*TASK PROMPT*:
Only the lines below, from the one with "IC101 pin GND: VEXT -> GND" through the one with "C102: 2200uF (plus", are to be written out, exactly.
*** Opening INPUT RECORDS ***
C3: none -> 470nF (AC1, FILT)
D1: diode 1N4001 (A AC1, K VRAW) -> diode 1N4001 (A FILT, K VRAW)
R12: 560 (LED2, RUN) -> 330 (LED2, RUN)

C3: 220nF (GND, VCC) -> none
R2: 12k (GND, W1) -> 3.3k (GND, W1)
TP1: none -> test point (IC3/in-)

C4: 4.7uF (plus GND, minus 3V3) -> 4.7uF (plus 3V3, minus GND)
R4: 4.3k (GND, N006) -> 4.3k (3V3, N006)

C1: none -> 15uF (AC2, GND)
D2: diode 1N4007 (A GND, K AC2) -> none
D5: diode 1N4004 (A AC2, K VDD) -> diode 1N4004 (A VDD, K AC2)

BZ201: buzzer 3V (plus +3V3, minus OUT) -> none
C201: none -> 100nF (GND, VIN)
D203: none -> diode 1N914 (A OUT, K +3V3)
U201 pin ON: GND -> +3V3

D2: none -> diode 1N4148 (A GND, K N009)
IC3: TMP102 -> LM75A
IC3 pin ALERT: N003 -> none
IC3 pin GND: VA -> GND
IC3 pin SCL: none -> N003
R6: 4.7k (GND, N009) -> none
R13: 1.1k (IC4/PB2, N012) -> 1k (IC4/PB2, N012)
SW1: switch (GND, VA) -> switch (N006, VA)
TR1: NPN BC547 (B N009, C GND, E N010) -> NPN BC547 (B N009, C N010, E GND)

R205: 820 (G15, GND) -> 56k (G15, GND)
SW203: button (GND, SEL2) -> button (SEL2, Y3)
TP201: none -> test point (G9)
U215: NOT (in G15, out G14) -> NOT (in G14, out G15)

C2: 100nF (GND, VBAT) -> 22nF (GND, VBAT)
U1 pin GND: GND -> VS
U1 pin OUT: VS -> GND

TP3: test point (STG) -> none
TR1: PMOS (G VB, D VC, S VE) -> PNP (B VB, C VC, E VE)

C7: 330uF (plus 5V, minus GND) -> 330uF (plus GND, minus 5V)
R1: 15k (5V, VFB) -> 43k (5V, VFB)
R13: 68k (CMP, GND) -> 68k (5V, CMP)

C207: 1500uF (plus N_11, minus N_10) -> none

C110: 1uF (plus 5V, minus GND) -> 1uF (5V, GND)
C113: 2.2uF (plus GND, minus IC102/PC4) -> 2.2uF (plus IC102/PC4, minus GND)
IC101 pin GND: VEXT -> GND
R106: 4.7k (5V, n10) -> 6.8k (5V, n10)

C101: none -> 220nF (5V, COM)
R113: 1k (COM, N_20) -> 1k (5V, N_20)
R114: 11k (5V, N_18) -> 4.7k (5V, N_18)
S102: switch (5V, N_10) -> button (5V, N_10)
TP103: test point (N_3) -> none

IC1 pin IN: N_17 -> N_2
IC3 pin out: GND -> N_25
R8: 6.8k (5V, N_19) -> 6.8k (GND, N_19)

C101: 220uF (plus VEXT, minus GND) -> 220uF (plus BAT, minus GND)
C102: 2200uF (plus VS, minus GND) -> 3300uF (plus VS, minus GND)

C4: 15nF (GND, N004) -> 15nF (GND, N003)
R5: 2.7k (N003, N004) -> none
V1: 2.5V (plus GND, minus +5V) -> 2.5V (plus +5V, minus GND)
*** Closing INPUT RECORDS ***
*SOLUTION TO THE EXERCISE*:
IC101 pin GND: VEXT -> GND
R106: 4.7k (5V, n10) -> 6.8k (5V, n10)

C101: none -> 220nF (5V, COM)
R113: 1k (COM, N_20) -> 1k (5V, N_20)
R114: 11k (5V, N_18) -> 4.7k (5V, N_18)
S102: switch (5V, N_10) -> button (5V, N_10)
TP103: test point (N_3) -> none

IC1 pin IN: N_17 -> N_2
IC3 pin out: GND -> N_25
R8: 6.8k (5V, N_19) -> 6.8k (GND, N_19)

C101: 220uF (plus VEXT, minus GND) -> 220uF (plus BAT, minus GND)
C102: 2200uF (plus VS, minus GND) -> 3300uF (plus VS, minus GND)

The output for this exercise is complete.